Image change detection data

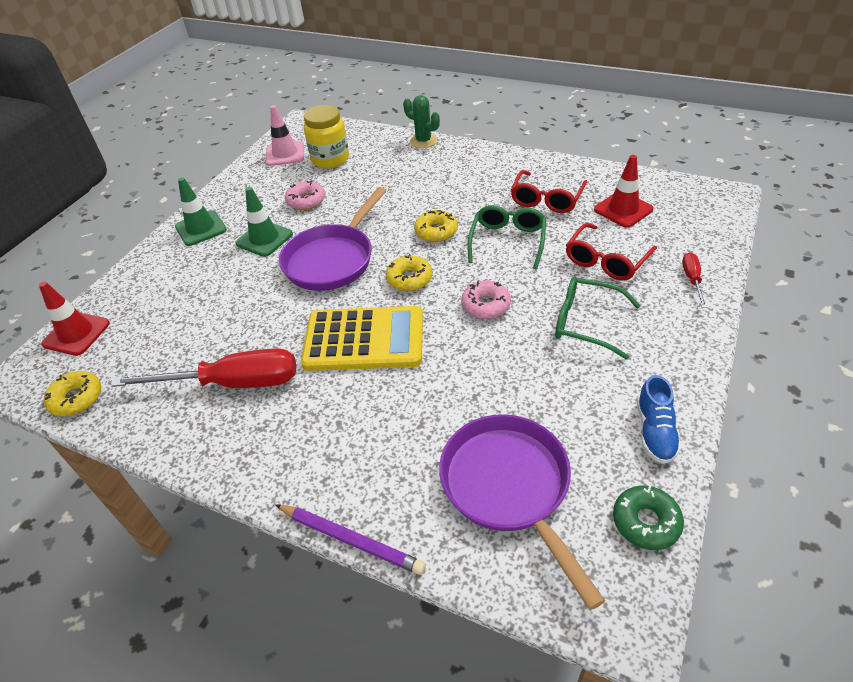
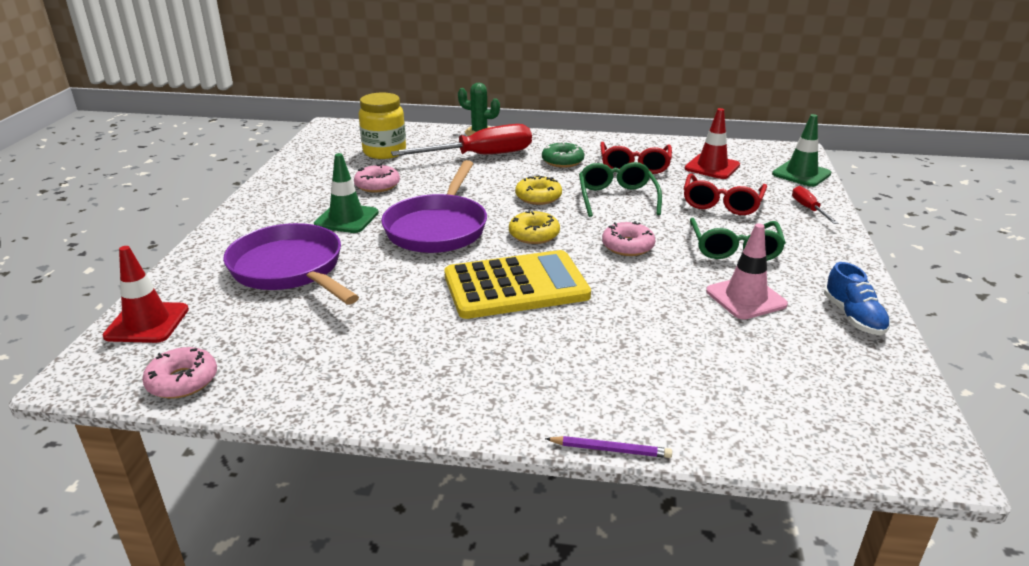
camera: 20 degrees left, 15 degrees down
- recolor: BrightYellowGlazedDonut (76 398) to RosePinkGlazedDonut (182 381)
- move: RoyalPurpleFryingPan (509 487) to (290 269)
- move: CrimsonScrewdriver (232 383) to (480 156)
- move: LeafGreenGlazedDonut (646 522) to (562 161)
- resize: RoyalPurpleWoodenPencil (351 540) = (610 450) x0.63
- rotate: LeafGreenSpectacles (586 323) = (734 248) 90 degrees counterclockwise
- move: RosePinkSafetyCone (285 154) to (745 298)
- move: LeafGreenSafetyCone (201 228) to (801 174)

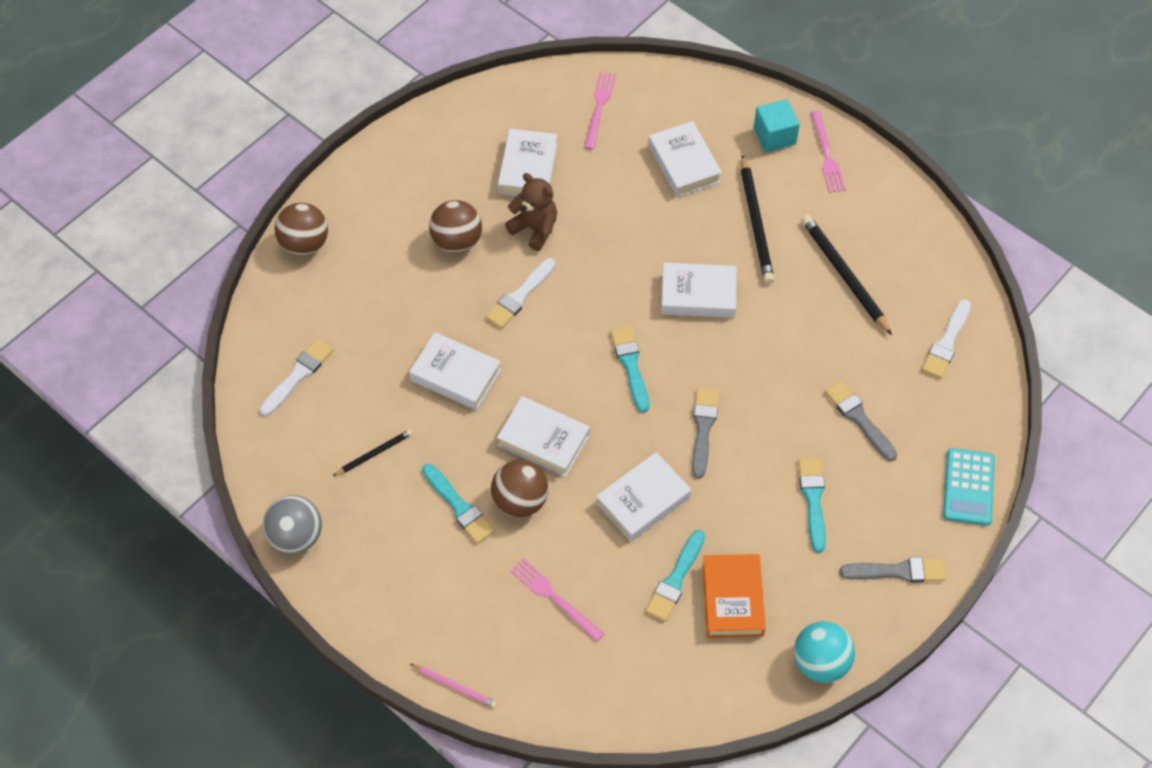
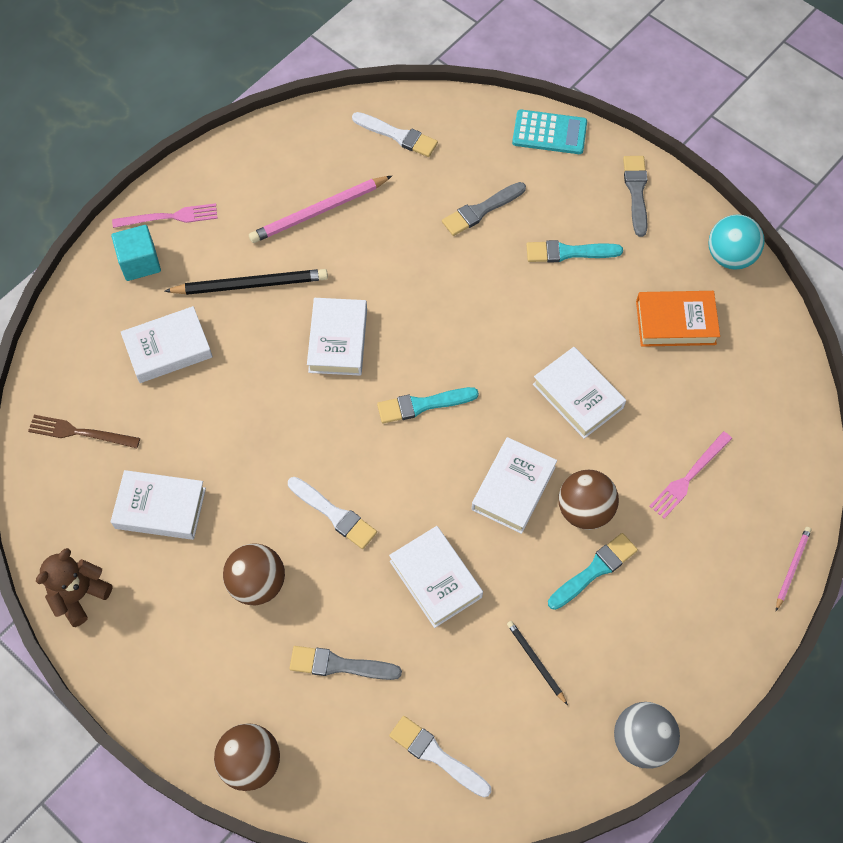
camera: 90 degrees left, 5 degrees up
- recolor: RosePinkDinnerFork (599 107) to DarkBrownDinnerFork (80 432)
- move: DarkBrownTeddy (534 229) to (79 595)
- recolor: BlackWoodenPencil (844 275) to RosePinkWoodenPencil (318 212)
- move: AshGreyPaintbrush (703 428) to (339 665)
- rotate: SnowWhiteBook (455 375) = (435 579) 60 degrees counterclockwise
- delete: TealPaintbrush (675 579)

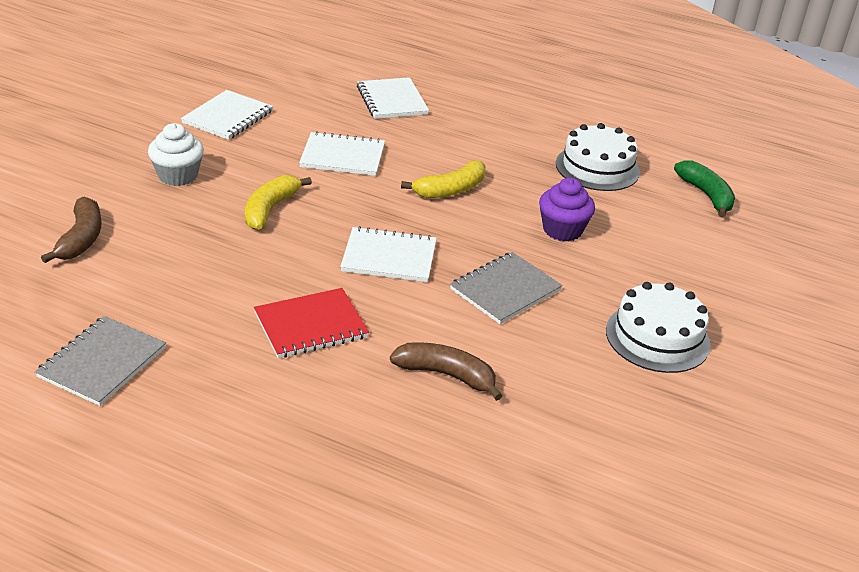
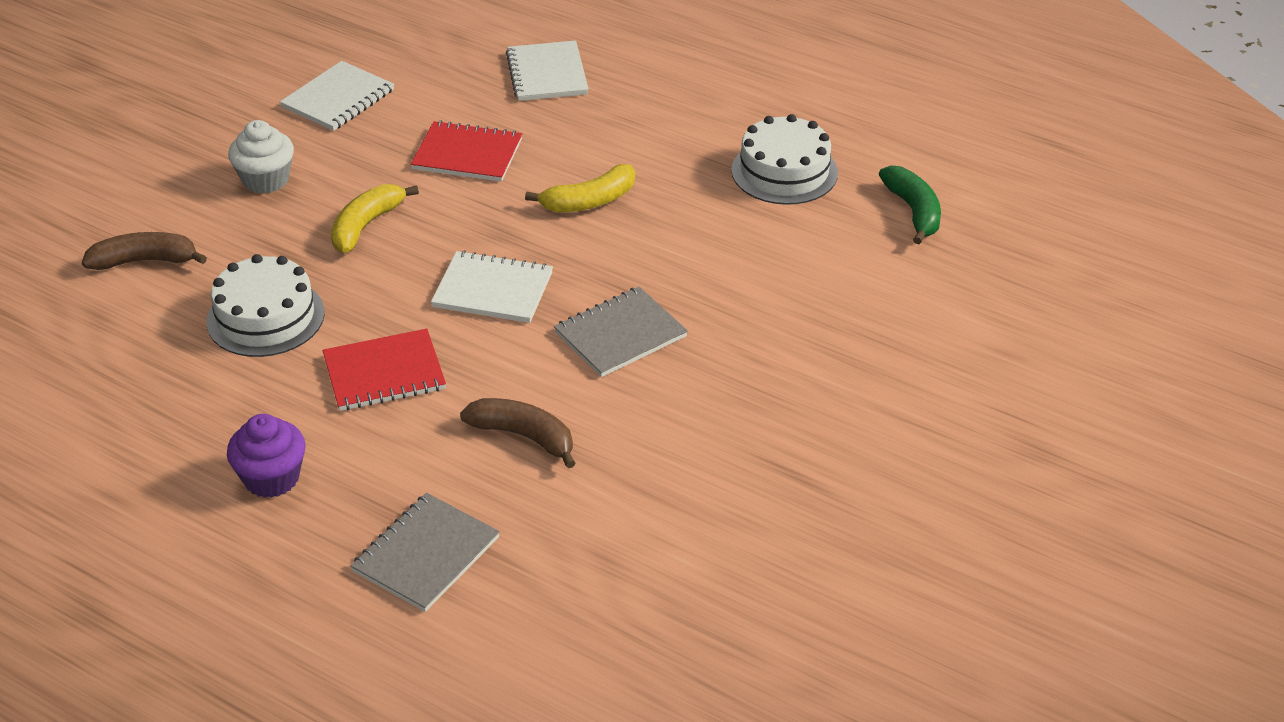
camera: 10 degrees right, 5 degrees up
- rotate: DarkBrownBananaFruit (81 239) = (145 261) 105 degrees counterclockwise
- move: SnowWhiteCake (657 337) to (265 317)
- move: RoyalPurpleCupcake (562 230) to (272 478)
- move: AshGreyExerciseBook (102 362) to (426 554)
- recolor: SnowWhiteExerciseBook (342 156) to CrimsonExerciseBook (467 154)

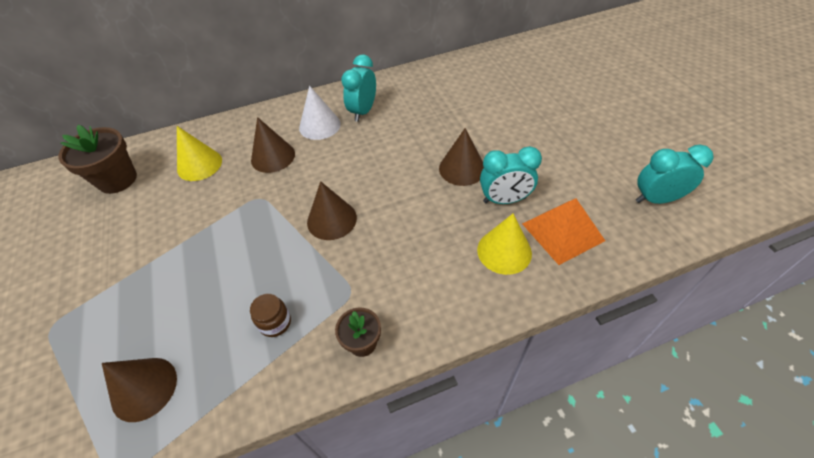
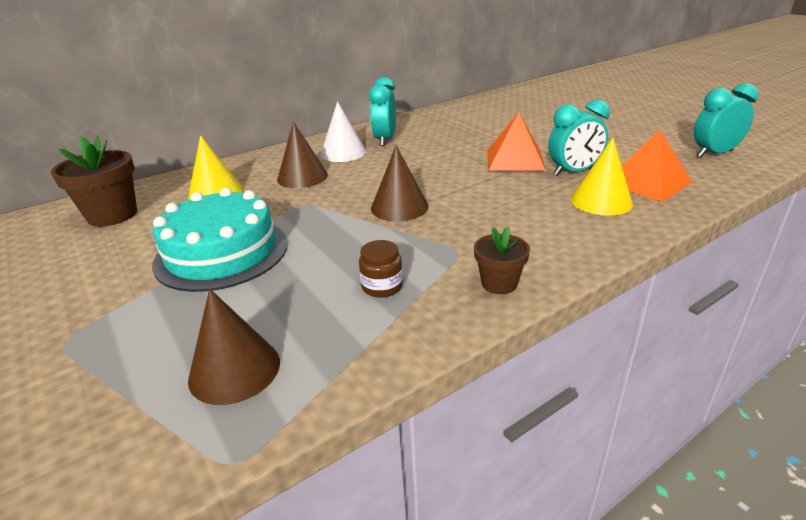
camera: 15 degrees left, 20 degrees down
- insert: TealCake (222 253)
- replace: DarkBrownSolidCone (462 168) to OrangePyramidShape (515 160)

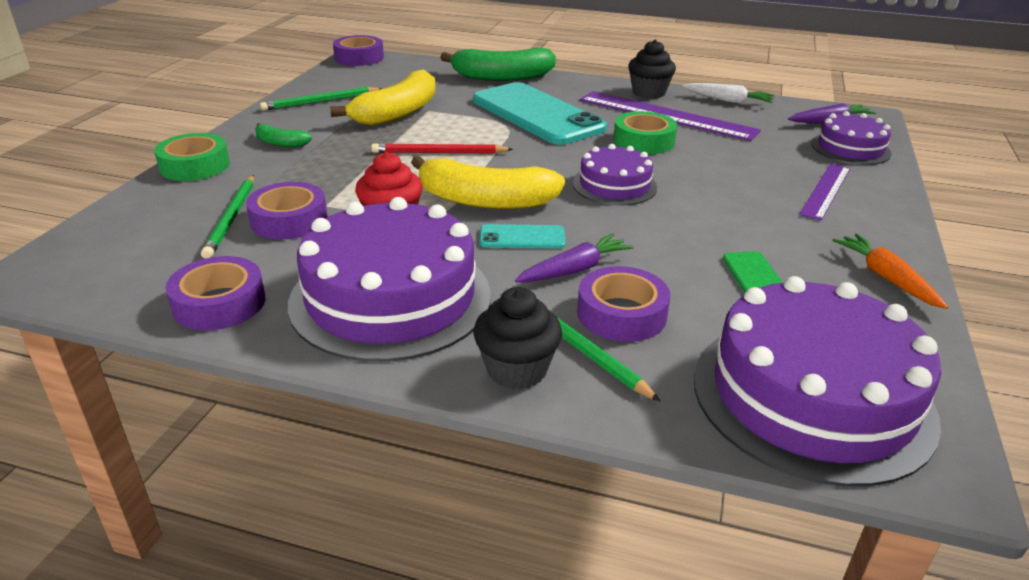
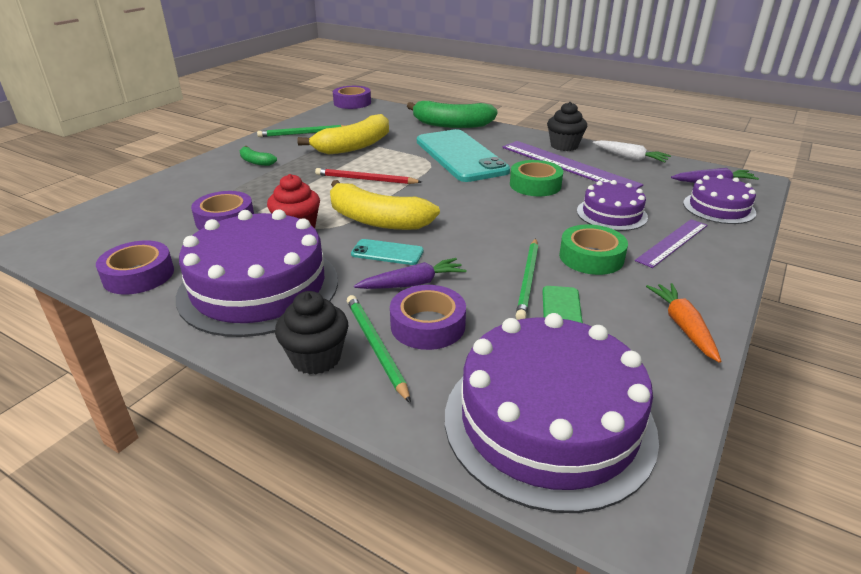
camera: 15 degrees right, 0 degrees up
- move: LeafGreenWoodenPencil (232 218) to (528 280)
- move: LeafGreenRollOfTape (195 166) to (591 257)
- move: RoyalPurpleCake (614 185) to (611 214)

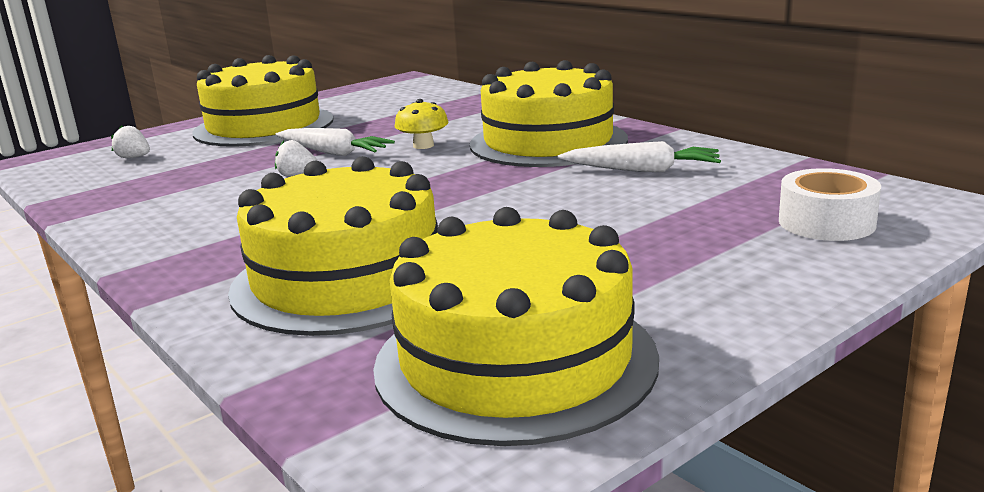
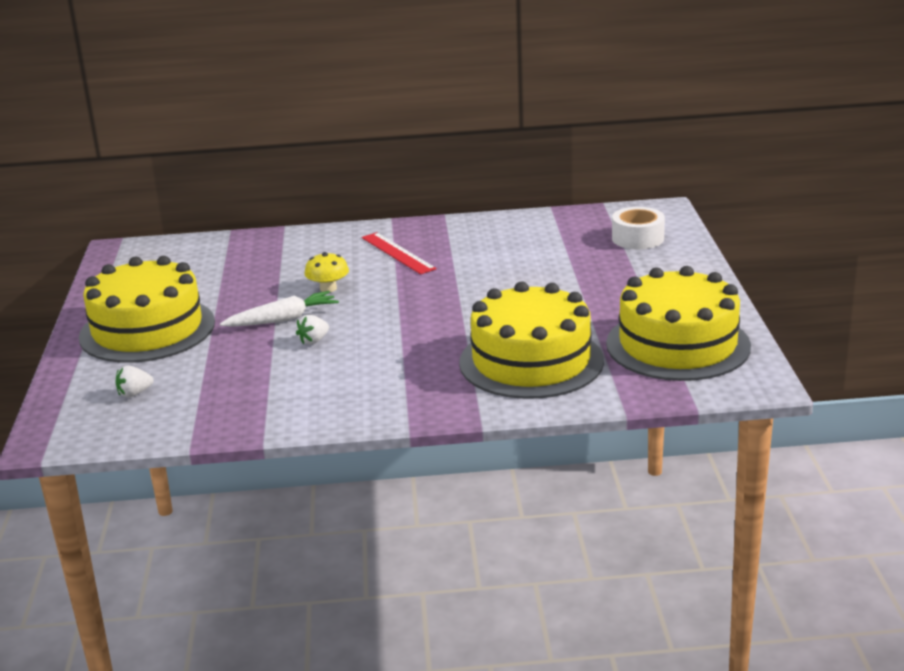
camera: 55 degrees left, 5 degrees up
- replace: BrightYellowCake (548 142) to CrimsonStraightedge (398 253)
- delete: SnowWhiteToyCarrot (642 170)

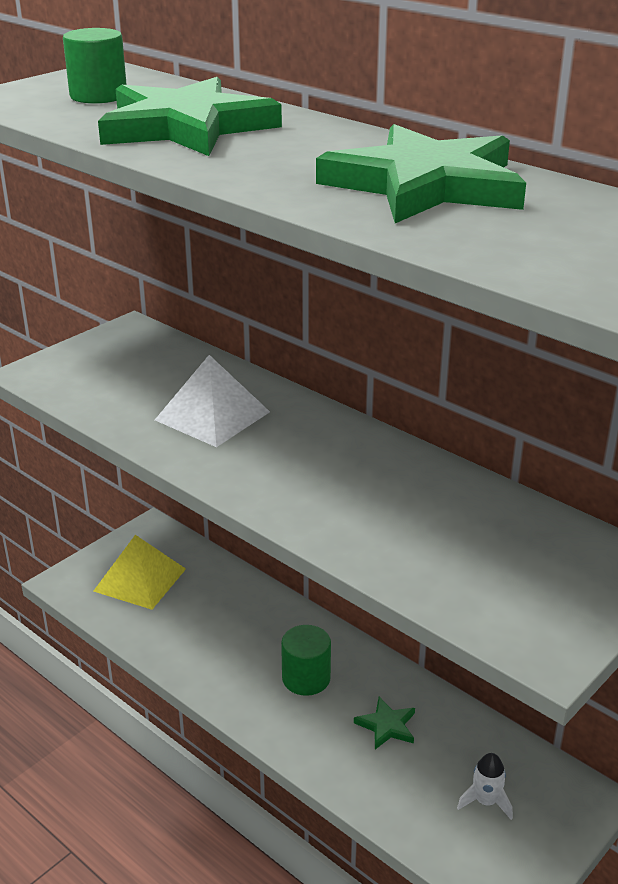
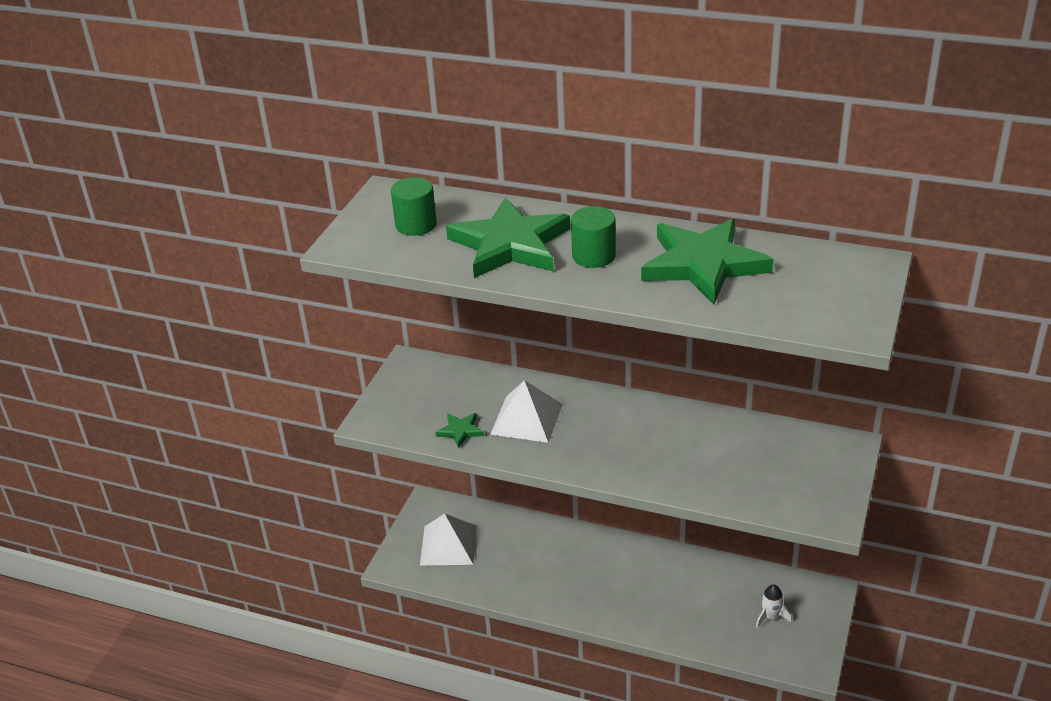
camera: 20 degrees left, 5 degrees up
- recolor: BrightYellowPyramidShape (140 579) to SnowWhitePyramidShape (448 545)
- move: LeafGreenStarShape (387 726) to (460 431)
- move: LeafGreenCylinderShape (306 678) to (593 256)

The problem
Set down, from the entries above, exactly the lines from the one with "- move: LeafGreenGlazedDonut" up to and including the one with "- move: RosePinkSafetyCone", and no other lines.

Answer to the problem
- move: LeafGreenGlazedDonut (646 522) to (562 161)
- resize: RoyalPurpleWoodenPencil (351 540) = (610 450) x0.63
- rotate: LeafGreenSpectacles (586 323) = (734 248) 90 degrees counterclockwise
- move: RosePinkSafetyCone (285 154) to (745 298)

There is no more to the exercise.